---------- Source records

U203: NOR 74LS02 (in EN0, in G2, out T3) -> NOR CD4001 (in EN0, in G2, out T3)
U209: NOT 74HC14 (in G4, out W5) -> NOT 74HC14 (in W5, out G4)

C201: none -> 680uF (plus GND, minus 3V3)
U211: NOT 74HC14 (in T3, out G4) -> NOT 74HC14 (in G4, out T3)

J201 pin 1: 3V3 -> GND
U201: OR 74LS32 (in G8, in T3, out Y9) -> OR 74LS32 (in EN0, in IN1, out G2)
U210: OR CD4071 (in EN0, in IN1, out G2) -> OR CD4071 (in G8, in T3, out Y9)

--------------------
---------- Source records

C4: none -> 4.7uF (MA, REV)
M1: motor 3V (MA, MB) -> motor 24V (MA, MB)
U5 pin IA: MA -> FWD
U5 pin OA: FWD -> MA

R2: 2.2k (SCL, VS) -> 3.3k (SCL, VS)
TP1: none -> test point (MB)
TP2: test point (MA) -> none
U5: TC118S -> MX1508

--------------------

• Prompt:
The answer must be every line from the records above that contains the word "test", copied in full.

• Exercise output:
TP1: none -> test point (MB)
TP2: test point (MA) -> none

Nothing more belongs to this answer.